*GOAL:* Copy out word for word the stretch of rows from the line containing "pleaded [499, 112]" through the end of the rows.

[Begin SUPPLIED RECORDS]

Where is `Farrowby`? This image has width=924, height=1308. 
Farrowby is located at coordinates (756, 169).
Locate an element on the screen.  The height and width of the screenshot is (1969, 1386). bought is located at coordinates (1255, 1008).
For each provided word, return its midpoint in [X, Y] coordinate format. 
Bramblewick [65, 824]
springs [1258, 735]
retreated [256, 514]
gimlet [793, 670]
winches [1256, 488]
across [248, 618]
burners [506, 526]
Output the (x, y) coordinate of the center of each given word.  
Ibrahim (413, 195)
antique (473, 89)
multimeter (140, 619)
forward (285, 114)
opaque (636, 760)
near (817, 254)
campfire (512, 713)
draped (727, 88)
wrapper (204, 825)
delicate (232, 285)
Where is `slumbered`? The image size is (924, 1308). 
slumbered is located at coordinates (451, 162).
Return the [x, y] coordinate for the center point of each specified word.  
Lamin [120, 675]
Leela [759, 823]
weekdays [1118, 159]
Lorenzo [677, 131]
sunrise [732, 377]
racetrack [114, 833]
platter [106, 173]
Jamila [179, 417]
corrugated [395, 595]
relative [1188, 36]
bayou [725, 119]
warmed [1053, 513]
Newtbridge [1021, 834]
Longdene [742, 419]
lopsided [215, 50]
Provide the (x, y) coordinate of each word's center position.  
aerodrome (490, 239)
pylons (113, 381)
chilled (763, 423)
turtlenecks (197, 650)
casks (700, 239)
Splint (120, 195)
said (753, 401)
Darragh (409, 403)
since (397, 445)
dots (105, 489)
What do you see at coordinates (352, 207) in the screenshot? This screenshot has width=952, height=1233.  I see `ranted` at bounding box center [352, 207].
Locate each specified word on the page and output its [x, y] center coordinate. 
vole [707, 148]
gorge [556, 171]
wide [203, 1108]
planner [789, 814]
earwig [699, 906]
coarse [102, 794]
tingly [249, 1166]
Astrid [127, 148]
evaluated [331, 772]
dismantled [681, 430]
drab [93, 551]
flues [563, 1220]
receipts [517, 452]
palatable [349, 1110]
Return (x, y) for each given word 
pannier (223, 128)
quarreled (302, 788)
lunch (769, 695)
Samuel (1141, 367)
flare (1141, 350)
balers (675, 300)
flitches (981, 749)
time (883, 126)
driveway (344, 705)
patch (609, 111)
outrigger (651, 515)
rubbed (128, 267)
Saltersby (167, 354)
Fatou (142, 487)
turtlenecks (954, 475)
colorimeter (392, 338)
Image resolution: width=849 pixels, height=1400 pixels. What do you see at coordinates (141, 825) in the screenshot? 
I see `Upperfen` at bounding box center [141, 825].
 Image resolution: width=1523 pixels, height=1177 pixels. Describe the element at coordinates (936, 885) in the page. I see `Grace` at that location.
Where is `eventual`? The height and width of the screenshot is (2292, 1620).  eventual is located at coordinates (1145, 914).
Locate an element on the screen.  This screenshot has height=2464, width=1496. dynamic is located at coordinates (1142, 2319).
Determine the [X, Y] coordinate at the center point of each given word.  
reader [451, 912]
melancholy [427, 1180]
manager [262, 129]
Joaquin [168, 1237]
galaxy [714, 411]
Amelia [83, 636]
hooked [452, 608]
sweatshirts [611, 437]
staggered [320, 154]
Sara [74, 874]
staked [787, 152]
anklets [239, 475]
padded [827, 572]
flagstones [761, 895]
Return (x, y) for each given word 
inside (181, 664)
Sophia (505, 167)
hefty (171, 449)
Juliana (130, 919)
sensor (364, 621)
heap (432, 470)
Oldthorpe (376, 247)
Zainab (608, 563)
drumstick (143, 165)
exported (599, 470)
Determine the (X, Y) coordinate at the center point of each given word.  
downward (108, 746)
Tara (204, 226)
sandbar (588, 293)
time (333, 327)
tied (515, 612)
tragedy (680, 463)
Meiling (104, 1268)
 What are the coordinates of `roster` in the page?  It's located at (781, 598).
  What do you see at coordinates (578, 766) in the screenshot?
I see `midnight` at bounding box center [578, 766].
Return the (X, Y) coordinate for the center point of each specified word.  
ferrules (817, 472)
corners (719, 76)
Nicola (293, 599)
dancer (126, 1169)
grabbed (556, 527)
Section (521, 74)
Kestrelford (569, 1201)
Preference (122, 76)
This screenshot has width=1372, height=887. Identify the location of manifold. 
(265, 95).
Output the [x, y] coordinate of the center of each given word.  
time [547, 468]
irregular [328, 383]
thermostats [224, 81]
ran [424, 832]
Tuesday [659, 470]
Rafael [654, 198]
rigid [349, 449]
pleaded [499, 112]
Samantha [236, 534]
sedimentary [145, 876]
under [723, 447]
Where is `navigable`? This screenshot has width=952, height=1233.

[End SUPPLIED RECORDS]

*OUTPUT OF THE TASK:*
pleaded [499, 112]
Samantha [236, 534]
sedimentary [145, 876]
under [723, 447]
Where is `navigable`? This screenshot has width=952, height=1233.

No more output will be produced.